Dataset items:

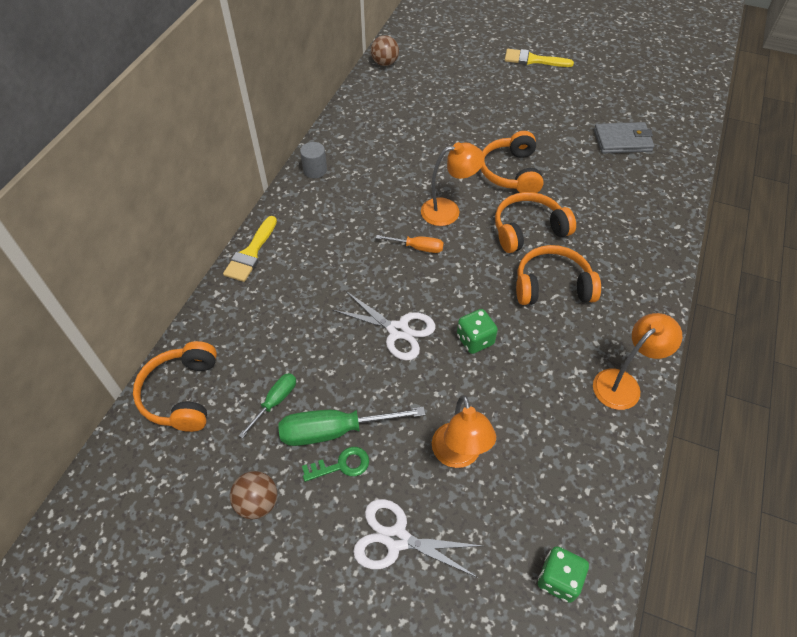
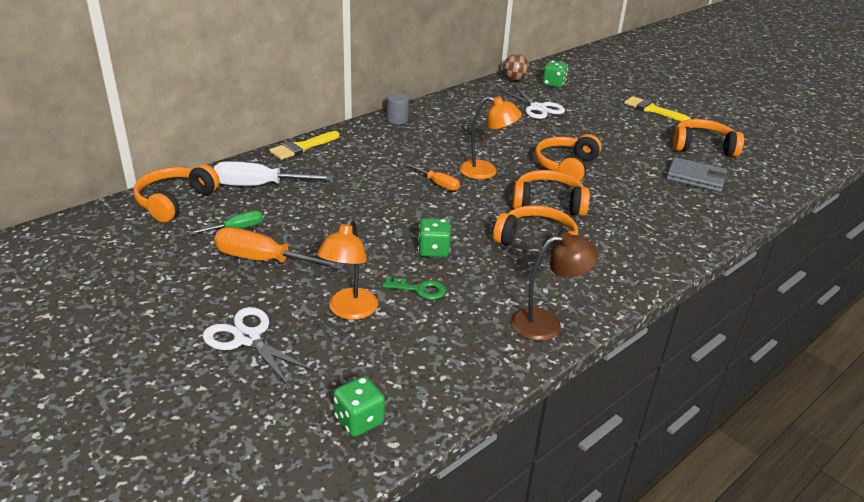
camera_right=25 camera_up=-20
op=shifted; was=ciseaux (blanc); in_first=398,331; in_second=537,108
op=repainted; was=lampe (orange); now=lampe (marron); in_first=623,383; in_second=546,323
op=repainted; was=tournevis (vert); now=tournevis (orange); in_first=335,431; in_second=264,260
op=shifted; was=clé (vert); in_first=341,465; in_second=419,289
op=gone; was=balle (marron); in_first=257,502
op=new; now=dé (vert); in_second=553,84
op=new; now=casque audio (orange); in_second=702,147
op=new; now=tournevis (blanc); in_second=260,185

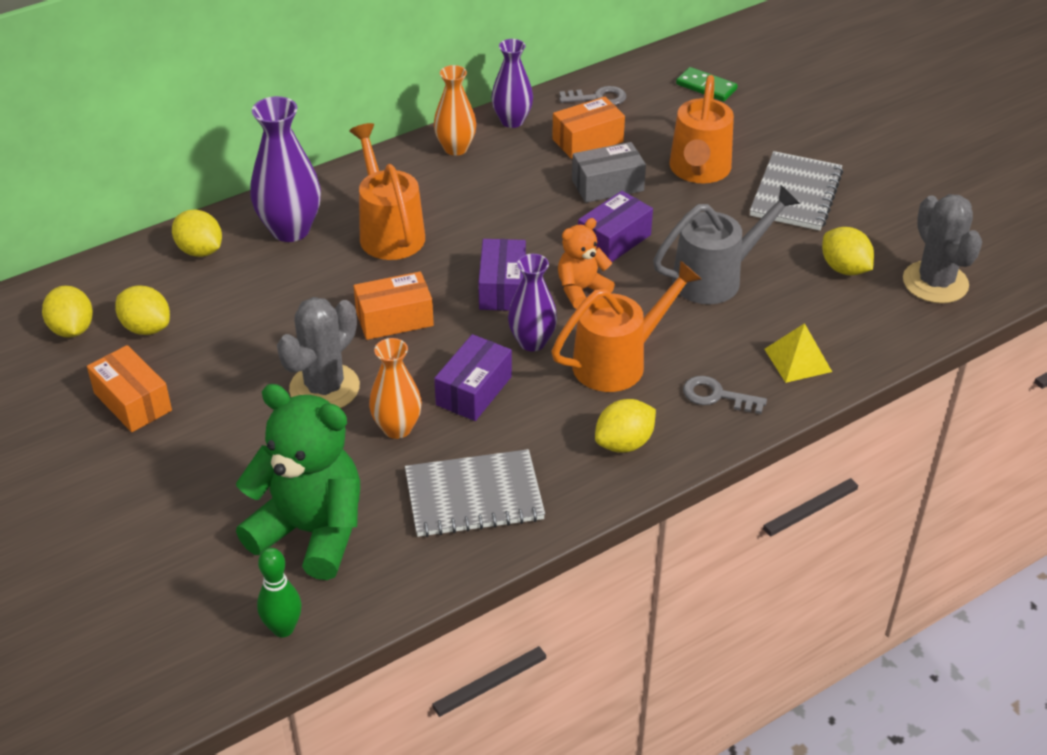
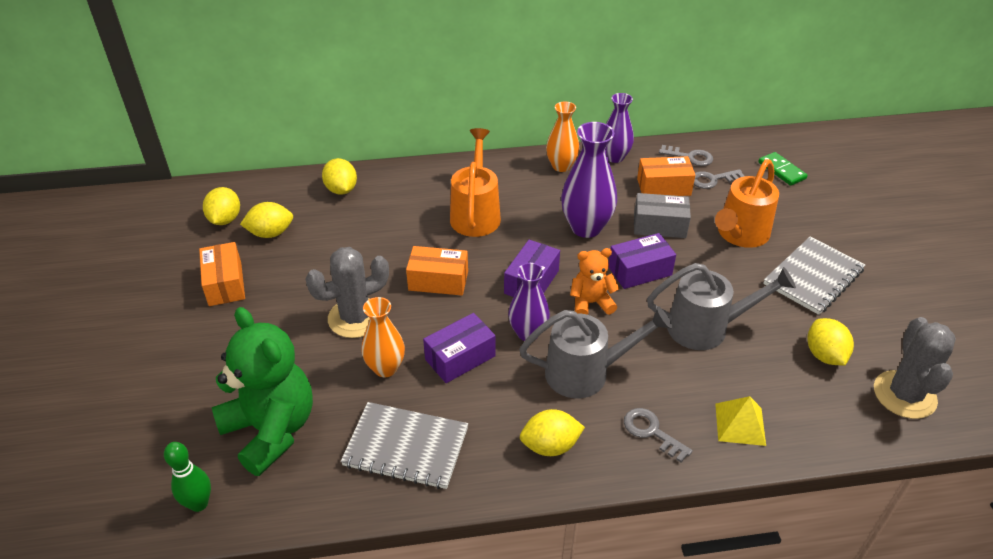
camera_right=25 camera_up=0
op=shifted; was=vase (violet); in_first=290,230; in_second=586,227
op=repainted; was=arrosoir (orange); now=arrosoir (gris); in_first=619,361; in_second=587,373
op=rotated; was=citron (jaune); in_first=146,328; in_second=270,233; clockwise=-75
op=new; now=clé (gris); in_second=712,180

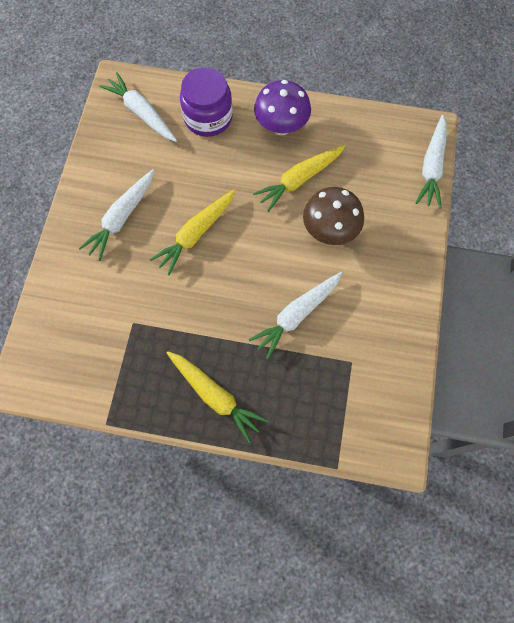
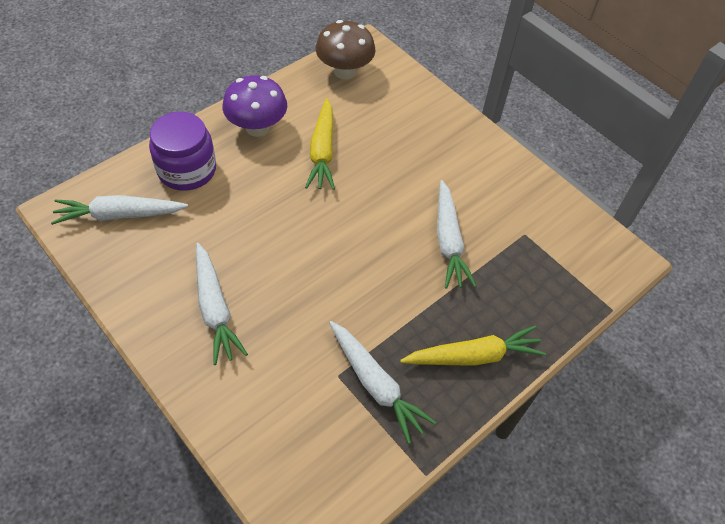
camera_right=-55 camera_up=-15
op=shifted; was=carotte (blanc); in_first=431,167; in_second=375,384
op=shifted; was=champignon (marron); in_first=329,230; in_second=344,71
op=gone; was=carotte (jaune); in_first=196,234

▸ WHAT NEEDS TO BE DONE
Your answer should be the lines above, word for word, from the line with "op=shifted; was=vase (violet);" through the line with "camera_right=-55 camera_up=-15", minus the pictures.

▸ ANSWER BELOW
op=shifted; was=vase (violet); in_first=290,230; in_second=586,227
op=repainted; was=arrosoir (orange); now=arrosoir (gris); in_first=619,361; in_second=587,373
op=rotated; was=citron (jaune); in_first=146,328; in_second=270,233; clockwise=-75
op=new; now=clé (gris); in_second=712,180

camera_right=-55 camera_up=-15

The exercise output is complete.